• Given task: Extract each line of the listing that contains the string "numericTimeSignature".
— BEGIN —
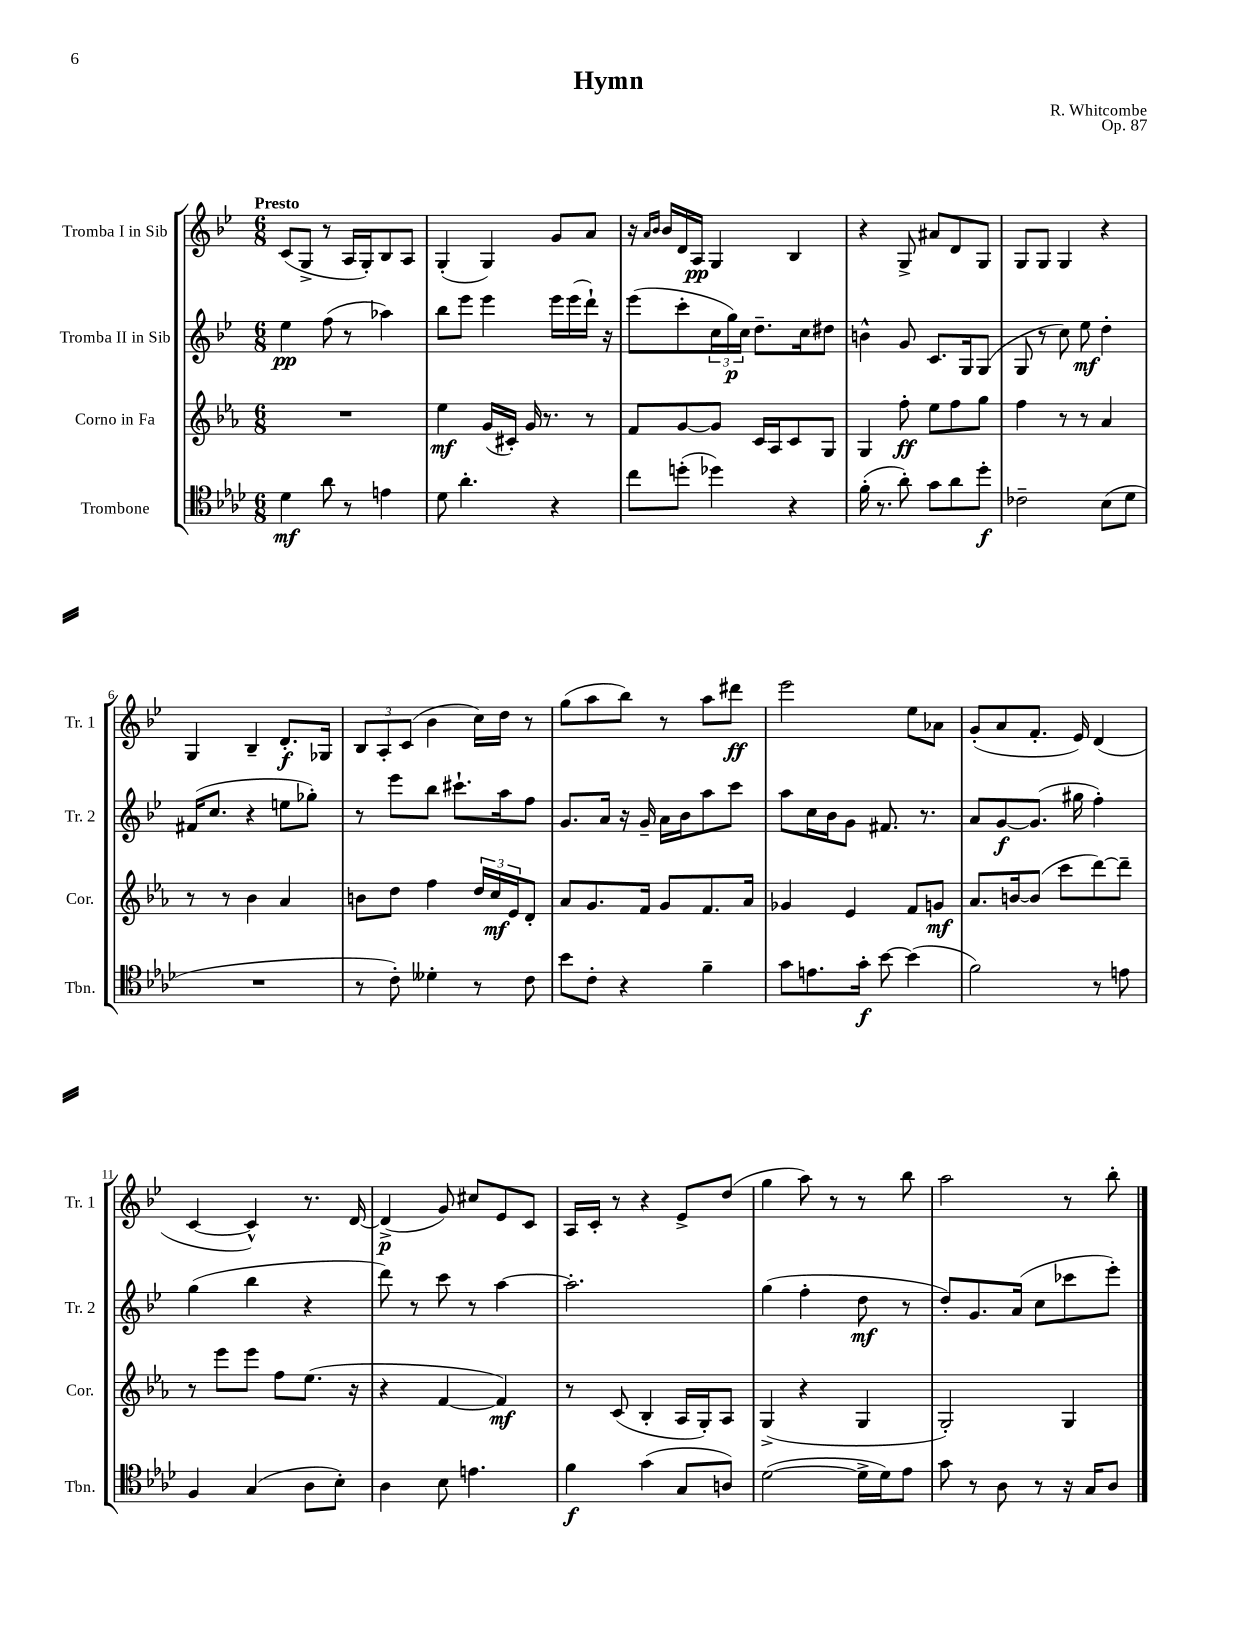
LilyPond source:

\header { title = "Hymn" composer = "R. Whitcombe" opus = "Op. 87" }
<<
\new StaffGroup <<
\new Staff = "s0" \with { instrumentName = "Tromba I in Sib" shortInstrumentName = "Tr. 1" } {
    \clef treble \key bes \major \numericTimeSignature \time 6/8 \tempo "Presto"
    c'8( g8-> r8 a16 g16-.) bes8 a8 |
    g4-.( g4) g'8 a'8 |
    r16 \grace { a'16 bes'16 } bes'16 d'16 a16\pp g4 bes4 |
    r4 g8-> ais'8 d'8 g8 |
    g8 g8 g4 r4 |
    g4 bes4-- d'8.-.\f ges16 |
    \tuplet 3/2 { bes8 a8-. c'8( } bes'4 c''16) d''16 r8 |
    g''8( a''8 bes''8) r8 a''8 dis'''8\ff |
    ees'''2 ees''8 aes'8 |
    g'8-.( a'8 f'8.-. ees'16) d'4( |
    c'4~ c'4-^) r8. d'16~ |
    d'4->\p( g'8) cis''8 ees'8 c'8 |
    a16 c'16-. r8 r4 ees'8-> d''8( |
    g''4 a''8) r8 r8 bes''8 |
    a''2 r8 bes''8-. \bar "|." |
}
\new Staff = "s1" \with { instrumentName = "Tromba II in Sib" shortInstrumentName = "Tr. 2" } {
    \clef treble \key bes \major \numericTimeSignature \time 6/8
    ees''4\pp f''8( r8 aes''4) |
    bes''8 ees'''8 ees'''4 ees'''16 ees'''16( d'''16-!) r16 |
    ees'''8( c'''8-. \tuplet 3/2 { c''16 g''16\p) c''16 } d''8.-- c''16 dis''8 |
    b'4-^ g'8 c'8. g16 g8( |
    g8 r8 c''8) ees''8\mf d''4-. |
    fis'16( c''8. r4 e''8 ges''8-.) |
    r8 ees'''8 bes''8 cis'''8.-! a''16 f''8 |
    g'8. a'16 r16 g'16-- a'16 bes'16 a''8 c'''8 |
    a''8 c''16 bes'16 g'8 fis'8. r8. |
    a'8 g'8~\f g'8.( gis''16 f''4-.) |
    g''4( bes''4 r4 |
    d'''8) r8 c'''8 r8 a''4~ |
    a''2.-. |
    g''4( f''4-. d''8\mf r8 |
    d''8-.) g'8. a'16( c''8 ces'''8 ees'''8-.) \bar "|." |
}
\new Staff = "s2" \with { instrumentName = "Corno in Fa" shortInstrumentName = "Cor." } {
    \clef treble \key ees \major \numericTimeSignature \time 6/8
    R2. |
    ees''4\mf g'16( cis'16-.) g'16 r8. r8 |
    f'8 g'8~ g'8 c'16 aes16 c'8 g8 |
    g4 f''8-.\ff ees''8 f''8 g''8 |
    f''4 r8 r8 aes'4 |
    r8 r8 bes'4 aes'4 |
    b'8 d''8 f''4 \tuplet 3/2 { d''16 c''16\mf ees'16 } d'8-. |
    aes'8 g'8. f'16 g'8 f'8. aes'16 |
    ges'4 ees'4 f'8 g'8\mf |
    aes'8. b'16~ b'8( c'''8 d'''8~) d'''8-- |
    r8 ees'''8 ees'''8 f''8 ees''8.( r16 |
    r4 f'4~ f'4\mf) |
    r8 c'8( bes4-. aes16 g16-.) aes8 |
    g4->( r4 g4 |
    g2-.) g4 \bar "|." |
}
\new Staff = "s3" \with { instrumentName = "Trombone" shortInstrumentName = "Tbn." } {
    \clef tenor \key aes \major \numericTimeSignature \time 6/8
    des'4\mf aes'8 r8 e'4 |
    des'8 aes'4.-. r4 |
    c''8 d''8-.( des''4) r4 |
    f'16-.( r8. aes'8-.) g'8 aes'8 des''8-.\f |
    ces'2-- bes8( des'8 |
    R2. |
    r8 c'8-.) deses'4-. r8 c'8 |
    bes'8 c'8-. r4 f'4-- |
    g'8 e'8. g'16-.\f bes'8~ bes'4( |
    f'2) r8 e'8 |
    f4 g4( aes8 bes8-.) |
    aes4 bes8 e'4. |
    f'4\f g'4( g8 a8) |
    des'2~( des'16-> des'16) ees'8 |
    g'8 r8 aes8 r8 r16 g16 aes8 \bar "|." |
}
>>
>>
— END —
• Complete response:
    \clef treble \key bes \major \numericTimeSignature \time 6/8 \tempo "Presto"
    \clef treble \key bes \major \numericTimeSignature \time 6/8
    \clef treble \key ees \major \numericTimeSignature \time 6/8
    \clef tenor \key aes \major \numericTimeSignature \time 6/8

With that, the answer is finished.